**Work task:** Beginning with the line that holds "wardrobe: (268, 214) -> (764, 165), moved" in the data below, give again every line through the one that holds "fridge: (294, 284) -> (851, 251), moved", exactly as written.

**The input:**

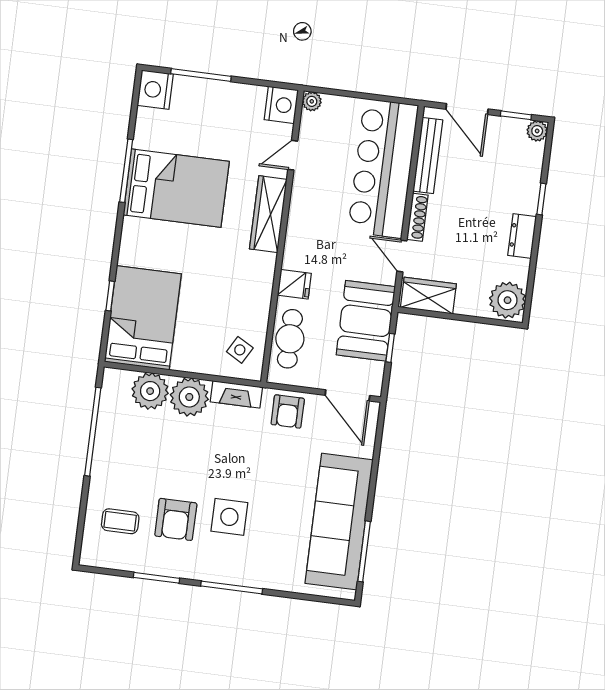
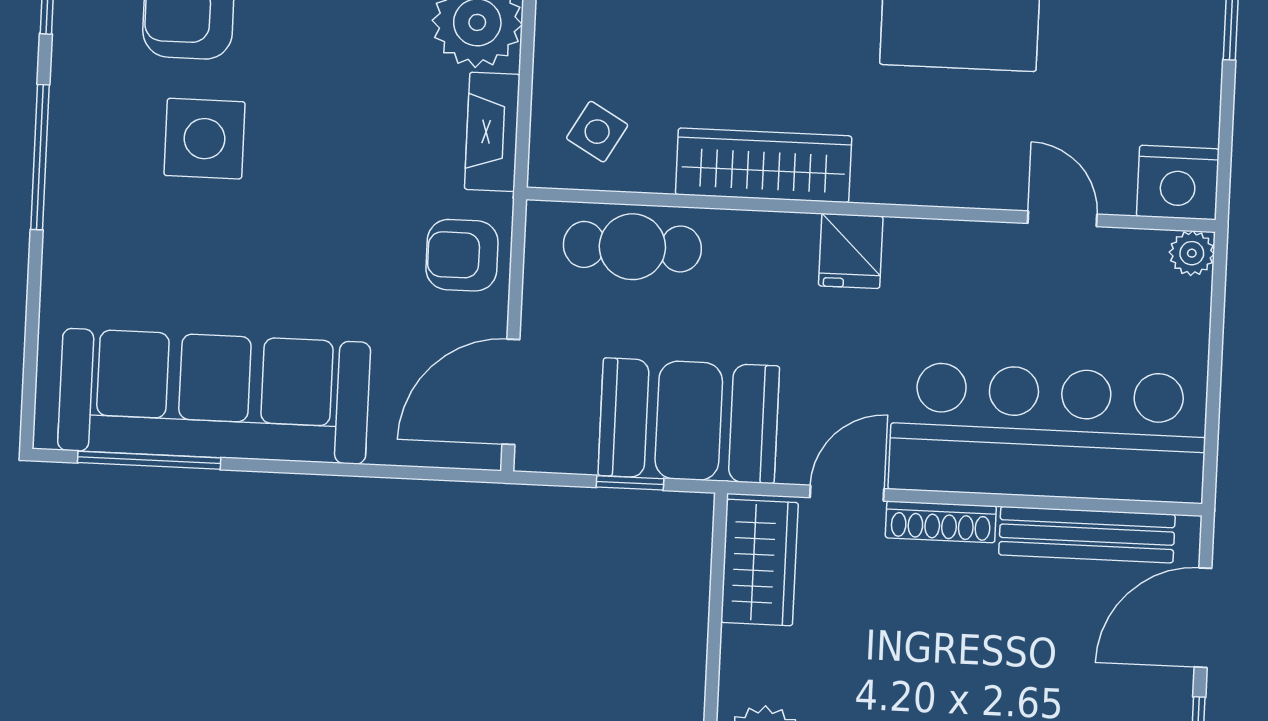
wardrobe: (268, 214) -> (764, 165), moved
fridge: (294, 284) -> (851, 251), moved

==

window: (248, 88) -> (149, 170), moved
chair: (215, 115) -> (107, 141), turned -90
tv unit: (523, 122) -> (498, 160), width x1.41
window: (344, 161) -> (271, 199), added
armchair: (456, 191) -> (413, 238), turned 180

**Exercise answer:**
wardrobe: (268, 214) -> (764, 165), moved
fridge: (294, 284) -> (851, 251), moved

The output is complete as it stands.